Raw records

▽

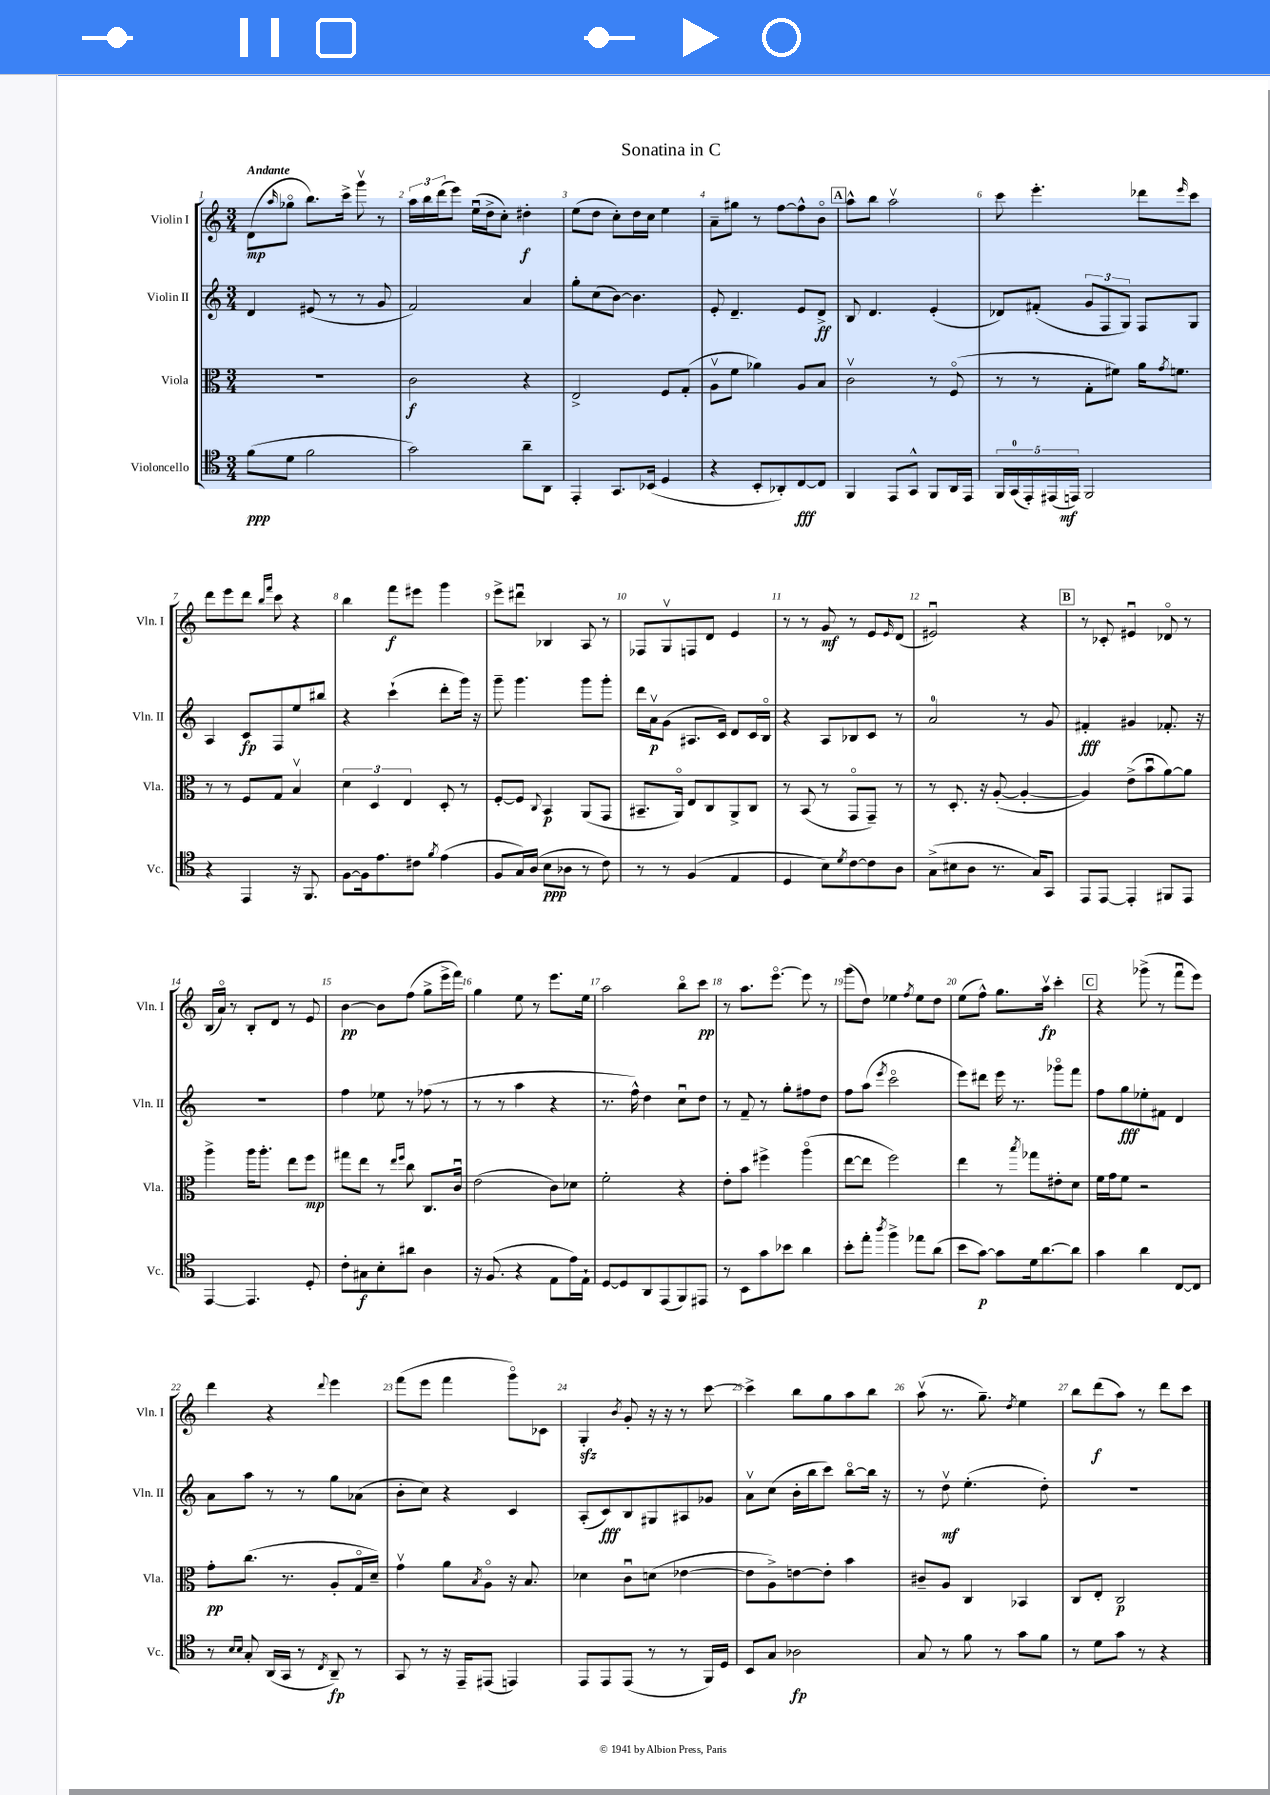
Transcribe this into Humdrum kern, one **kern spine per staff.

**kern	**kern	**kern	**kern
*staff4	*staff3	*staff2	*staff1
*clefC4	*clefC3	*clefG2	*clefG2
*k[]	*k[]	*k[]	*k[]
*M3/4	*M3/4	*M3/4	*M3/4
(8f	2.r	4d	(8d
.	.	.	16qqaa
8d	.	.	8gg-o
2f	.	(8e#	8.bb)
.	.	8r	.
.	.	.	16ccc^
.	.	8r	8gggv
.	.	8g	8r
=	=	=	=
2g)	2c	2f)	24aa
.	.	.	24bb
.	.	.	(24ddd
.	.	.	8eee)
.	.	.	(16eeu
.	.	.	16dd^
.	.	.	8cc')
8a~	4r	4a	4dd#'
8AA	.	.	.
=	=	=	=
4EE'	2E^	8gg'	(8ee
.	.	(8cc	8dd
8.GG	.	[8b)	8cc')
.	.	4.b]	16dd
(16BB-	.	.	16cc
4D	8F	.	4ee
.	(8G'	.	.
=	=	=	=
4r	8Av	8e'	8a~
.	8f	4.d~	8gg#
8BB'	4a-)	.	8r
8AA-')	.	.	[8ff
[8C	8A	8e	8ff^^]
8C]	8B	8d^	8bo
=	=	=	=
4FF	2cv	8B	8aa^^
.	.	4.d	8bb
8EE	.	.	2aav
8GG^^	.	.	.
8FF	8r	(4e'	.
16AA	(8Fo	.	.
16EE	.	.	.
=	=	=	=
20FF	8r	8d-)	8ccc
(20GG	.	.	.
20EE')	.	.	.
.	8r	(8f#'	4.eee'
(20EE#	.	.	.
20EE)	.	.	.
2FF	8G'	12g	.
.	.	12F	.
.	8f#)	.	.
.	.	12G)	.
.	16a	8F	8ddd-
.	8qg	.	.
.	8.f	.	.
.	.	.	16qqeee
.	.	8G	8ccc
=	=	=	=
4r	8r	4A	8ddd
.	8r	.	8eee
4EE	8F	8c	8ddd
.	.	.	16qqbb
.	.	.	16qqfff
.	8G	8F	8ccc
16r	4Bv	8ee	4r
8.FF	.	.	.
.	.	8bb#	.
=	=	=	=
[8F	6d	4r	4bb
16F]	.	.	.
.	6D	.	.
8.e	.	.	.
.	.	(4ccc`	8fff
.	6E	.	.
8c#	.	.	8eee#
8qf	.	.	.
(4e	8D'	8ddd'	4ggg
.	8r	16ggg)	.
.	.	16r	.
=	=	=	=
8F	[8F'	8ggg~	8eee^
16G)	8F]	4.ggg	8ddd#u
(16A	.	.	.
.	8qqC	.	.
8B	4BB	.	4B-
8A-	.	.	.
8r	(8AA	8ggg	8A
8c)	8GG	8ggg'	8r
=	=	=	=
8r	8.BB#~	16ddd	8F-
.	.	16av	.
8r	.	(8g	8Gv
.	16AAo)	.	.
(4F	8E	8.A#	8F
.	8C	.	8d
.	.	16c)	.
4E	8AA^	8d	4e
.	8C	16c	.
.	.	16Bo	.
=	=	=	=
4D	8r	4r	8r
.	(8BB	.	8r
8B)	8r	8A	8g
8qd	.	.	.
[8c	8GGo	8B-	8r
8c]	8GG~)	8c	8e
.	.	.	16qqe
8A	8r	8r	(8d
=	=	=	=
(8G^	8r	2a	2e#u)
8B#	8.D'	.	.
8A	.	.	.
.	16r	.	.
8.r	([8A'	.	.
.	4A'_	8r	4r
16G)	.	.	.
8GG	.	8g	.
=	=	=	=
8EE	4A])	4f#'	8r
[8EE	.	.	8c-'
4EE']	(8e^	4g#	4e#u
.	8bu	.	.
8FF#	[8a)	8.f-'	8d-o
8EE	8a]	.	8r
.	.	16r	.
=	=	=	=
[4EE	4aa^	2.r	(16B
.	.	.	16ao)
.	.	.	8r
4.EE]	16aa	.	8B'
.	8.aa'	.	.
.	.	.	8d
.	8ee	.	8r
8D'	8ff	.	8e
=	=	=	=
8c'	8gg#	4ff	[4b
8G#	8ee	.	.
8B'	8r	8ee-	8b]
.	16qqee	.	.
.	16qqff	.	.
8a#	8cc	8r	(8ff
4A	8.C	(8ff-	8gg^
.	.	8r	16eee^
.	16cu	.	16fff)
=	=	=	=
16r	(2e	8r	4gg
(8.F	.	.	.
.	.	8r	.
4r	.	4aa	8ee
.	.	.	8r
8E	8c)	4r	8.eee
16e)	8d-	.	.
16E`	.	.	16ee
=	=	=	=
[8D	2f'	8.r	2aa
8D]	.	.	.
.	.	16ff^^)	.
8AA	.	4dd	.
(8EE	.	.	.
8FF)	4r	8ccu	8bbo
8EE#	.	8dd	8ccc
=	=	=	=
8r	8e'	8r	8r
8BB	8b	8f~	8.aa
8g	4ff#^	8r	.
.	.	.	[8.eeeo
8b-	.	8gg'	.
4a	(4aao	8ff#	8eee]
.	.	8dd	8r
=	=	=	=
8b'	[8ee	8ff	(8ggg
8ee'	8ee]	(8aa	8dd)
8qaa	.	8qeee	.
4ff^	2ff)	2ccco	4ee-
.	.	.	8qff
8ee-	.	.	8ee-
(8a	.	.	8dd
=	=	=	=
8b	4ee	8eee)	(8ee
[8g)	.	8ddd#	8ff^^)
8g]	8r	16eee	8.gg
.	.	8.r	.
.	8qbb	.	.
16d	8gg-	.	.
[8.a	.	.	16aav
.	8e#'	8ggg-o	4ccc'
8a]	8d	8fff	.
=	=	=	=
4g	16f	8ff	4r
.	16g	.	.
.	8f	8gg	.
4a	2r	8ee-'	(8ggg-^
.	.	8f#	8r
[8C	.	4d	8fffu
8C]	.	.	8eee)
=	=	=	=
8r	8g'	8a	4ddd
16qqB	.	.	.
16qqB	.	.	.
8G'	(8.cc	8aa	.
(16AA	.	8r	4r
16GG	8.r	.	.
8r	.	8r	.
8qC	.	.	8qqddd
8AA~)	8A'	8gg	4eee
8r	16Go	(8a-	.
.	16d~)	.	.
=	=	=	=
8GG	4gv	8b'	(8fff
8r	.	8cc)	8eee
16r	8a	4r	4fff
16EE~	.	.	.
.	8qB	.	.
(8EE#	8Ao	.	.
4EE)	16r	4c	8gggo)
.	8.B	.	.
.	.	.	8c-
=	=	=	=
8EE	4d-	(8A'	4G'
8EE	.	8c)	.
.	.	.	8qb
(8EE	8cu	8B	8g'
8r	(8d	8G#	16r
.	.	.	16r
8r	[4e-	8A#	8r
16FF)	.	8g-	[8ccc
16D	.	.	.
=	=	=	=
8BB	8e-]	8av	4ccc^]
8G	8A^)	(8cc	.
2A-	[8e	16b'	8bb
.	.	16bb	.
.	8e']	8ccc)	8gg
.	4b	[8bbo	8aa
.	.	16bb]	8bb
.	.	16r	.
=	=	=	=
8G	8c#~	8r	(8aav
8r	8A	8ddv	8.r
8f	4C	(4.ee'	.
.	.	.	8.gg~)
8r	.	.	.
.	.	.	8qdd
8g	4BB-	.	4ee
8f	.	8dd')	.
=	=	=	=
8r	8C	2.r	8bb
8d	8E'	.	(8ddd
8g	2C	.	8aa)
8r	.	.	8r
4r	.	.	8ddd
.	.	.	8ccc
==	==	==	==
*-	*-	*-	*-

△

■ **Set exercise**: Collect every line of the records above that contains the string "kern", matching its case exactly.

■ **Answer to the exercise**:
Transcribe this into Humdrum kern, one **kern spine per staff.
**kern	**kern	**kern	**kern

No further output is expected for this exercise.